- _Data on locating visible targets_
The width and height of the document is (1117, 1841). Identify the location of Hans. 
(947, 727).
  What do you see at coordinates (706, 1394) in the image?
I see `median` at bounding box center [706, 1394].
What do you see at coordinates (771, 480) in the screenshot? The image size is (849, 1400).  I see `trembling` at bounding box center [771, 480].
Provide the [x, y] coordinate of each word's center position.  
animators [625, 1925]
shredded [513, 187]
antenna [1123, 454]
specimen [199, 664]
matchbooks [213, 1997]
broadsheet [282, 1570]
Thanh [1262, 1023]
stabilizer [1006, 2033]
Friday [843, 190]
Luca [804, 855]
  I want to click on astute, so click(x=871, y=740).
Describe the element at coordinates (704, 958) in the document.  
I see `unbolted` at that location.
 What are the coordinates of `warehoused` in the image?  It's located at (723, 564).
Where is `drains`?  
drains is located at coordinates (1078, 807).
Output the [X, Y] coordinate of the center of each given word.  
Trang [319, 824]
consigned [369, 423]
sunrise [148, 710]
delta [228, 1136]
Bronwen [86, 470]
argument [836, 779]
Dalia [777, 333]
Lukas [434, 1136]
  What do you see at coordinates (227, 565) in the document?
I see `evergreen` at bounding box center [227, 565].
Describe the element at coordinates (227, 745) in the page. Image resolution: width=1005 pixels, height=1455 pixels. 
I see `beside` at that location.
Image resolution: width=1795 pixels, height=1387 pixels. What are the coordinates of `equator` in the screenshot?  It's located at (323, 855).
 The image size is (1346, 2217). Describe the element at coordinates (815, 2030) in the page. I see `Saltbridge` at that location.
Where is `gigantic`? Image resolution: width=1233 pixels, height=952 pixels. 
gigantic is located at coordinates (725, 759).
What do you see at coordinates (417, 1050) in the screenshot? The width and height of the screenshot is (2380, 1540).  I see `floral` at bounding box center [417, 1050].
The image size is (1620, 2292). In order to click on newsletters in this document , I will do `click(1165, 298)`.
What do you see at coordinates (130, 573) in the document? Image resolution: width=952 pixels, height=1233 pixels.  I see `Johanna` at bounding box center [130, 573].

- _Given exercise_
Please write these lines out again, swapping "Where is" for "What is the position of" and keeping everything else unchanged.

- _Solution to the problem_
The width and height of the document is (1117, 1841). Identify the location of Hans. 
(947, 727).
  What do you see at coordinates (706, 1394) in the image?
I see `median` at bounding box center [706, 1394].
What do you see at coordinates (771, 480) in the screenshot? The image size is (849, 1400).  I see `trembling` at bounding box center [771, 480].
Provide the [x, y] coordinate of each word's center position.  
animators [625, 1925]
shredded [513, 187]
antenna [1123, 454]
specimen [199, 664]
matchbooks [213, 1997]
broadsheet [282, 1570]
Thanh [1262, 1023]
stabilizer [1006, 2033]
Friday [843, 190]
Luca [804, 855]
  I want to click on astute, so click(x=871, y=740).
Describe the element at coordinates (704, 958) in the document.  
I see `unbolted` at that location.
 What are the coordinates of `warehoused` in the image?  It's located at (723, 564).
What is the position of `drains`?  
drains is located at coordinates (1078, 807).
Output the [X, Y] coordinate of the center of each given word.  
Trang [319, 824]
consigned [369, 423]
sunrise [148, 710]
delta [228, 1136]
Bronwen [86, 470]
argument [836, 779]
Dalia [777, 333]
Lukas [434, 1136]
  What do you see at coordinates (227, 565) in the document?
I see `evergreen` at bounding box center [227, 565].
Describe the element at coordinates (227, 745) in the page. Image resolution: width=1005 pixels, height=1455 pixels. 
I see `beside` at that location.
Image resolution: width=1795 pixels, height=1387 pixels. What are the coordinates of `equator` in the screenshot?  It's located at (323, 855).
 The image size is (1346, 2217). Describe the element at coordinates (815, 2030) in the page. I see `Saltbridge` at that location.
What is the position of `gigantic`? Image resolution: width=1233 pixels, height=952 pixels. 
gigantic is located at coordinates (725, 759).
What do you see at coordinates (417, 1050) in the screenshot? The width and height of the screenshot is (2380, 1540).  I see `floral` at bounding box center [417, 1050].
The image size is (1620, 2292). In order to click on newsletters in this document , I will do `click(1165, 298)`.
What do you see at coordinates (130, 573) in the document? Image resolution: width=952 pixels, height=1233 pixels.  I see `Johanna` at bounding box center [130, 573].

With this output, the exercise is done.